• TASK GOAL: Only the stretch of the listing below that runs from the line with "(rouge) | 575" through the line with "colour | cadeau" is to be printed, exactly and with both ends.

+ + + +

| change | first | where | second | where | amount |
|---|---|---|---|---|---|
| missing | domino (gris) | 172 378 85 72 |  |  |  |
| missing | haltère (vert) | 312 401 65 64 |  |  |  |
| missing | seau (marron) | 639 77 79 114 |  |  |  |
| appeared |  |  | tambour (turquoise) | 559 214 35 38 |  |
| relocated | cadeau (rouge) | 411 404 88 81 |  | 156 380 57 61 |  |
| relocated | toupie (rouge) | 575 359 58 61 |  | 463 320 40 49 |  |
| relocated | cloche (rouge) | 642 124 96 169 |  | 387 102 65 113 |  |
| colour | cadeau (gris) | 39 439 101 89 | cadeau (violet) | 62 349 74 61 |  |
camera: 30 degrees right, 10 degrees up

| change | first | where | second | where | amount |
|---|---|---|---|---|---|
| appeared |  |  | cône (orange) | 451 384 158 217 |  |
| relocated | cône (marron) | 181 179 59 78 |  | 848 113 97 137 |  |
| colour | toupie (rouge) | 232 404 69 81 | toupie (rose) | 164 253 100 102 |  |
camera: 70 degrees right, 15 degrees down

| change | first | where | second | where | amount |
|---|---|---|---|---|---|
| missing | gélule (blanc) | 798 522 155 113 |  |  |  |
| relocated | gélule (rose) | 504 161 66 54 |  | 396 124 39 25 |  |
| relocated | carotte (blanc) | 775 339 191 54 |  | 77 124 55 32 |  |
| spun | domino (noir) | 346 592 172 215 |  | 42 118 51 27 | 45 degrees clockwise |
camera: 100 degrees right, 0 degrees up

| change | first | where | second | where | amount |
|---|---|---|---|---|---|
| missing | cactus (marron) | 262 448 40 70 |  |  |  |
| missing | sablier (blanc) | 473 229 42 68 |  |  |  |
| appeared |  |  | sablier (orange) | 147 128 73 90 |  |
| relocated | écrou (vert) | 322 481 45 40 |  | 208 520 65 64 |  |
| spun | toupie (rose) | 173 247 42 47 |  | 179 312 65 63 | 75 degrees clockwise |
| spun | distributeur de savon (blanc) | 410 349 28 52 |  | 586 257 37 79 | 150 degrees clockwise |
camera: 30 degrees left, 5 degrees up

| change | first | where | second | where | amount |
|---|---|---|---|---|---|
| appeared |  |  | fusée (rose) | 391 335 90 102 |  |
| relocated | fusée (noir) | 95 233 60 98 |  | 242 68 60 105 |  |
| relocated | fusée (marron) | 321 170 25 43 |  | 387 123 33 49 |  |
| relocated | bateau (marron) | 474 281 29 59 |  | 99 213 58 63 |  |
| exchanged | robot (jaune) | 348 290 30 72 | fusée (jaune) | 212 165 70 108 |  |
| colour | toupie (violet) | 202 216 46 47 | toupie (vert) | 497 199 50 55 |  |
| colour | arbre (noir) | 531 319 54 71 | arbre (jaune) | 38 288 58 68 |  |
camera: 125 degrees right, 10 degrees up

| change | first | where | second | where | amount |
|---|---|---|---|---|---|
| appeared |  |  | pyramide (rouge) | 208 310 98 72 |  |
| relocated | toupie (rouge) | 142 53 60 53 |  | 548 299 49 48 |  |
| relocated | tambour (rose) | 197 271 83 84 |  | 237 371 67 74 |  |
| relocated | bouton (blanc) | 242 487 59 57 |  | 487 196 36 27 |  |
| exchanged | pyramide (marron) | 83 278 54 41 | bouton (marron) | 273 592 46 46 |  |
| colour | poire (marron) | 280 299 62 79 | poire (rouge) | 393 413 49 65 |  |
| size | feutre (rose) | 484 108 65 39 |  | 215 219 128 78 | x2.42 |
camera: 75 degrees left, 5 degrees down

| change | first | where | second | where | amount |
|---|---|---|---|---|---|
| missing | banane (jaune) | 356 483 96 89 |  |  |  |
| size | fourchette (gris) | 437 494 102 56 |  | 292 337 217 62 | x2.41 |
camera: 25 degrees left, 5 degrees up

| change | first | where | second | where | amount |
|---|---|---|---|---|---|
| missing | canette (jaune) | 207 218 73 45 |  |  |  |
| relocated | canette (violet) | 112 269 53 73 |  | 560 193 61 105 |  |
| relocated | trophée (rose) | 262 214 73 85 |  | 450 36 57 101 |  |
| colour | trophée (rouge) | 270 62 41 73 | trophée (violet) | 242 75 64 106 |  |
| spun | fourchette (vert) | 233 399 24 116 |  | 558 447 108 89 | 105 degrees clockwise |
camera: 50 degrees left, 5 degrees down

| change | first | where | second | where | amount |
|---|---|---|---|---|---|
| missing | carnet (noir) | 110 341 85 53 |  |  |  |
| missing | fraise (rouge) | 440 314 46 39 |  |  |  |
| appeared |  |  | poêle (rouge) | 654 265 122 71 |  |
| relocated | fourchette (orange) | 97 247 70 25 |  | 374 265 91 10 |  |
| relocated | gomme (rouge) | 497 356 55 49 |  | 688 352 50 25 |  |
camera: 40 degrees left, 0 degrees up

+ + + +

• RESULT:
| relocated | toupie (rouge) | 575 359 58 61 |  | 463 320 40 49 |  |
| relocated | cloche (rouge) | 642 124 96 169 |  | 387 102 65 113 |  |
| colour | cadeau (gris) | 39 439 101 89 | cadeau (violet) | 62 349 74 61 |  |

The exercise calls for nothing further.